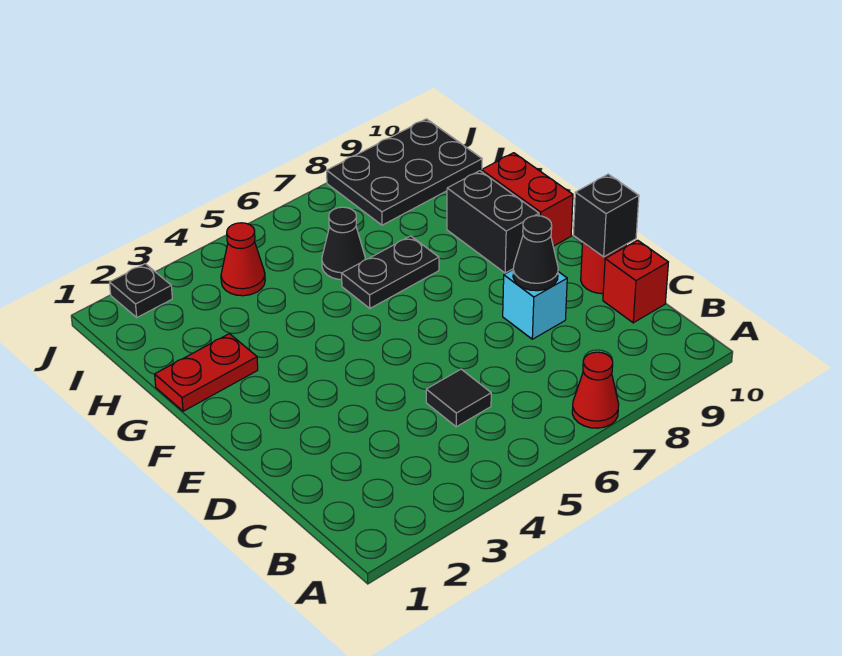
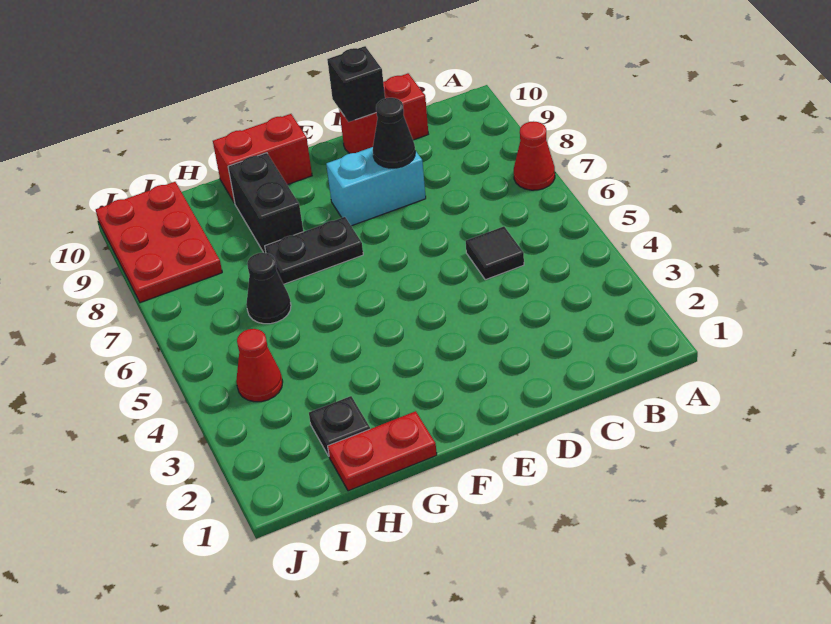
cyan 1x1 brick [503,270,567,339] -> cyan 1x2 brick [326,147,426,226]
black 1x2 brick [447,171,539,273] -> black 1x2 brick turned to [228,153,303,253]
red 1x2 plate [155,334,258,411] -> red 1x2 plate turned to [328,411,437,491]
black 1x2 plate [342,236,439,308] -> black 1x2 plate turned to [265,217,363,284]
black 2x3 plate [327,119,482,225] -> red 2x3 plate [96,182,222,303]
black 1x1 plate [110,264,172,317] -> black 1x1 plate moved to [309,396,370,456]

****************************************

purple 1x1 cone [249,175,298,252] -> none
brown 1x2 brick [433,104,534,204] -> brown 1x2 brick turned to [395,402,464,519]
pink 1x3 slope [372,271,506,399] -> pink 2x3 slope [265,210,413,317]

****************************************

DESCRIPTION OF THE TASK >> In the records above, find every line with the word "turned" and copy it.

RESPONSE FOR THIS EXERCISE >>
black 1x2 brick [447,171,539,273] -> black 1x2 brick turned to [228,153,303,253]
red 1x2 plate [155,334,258,411] -> red 1x2 plate turned to [328,411,437,491]
black 1x2 plate [342,236,439,308] -> black 1x2 plate turned to [265,217,363,284]
brown 1x2 brick [433,104,534,204] -> brown 1x2 brick turned to [395,402,464,519]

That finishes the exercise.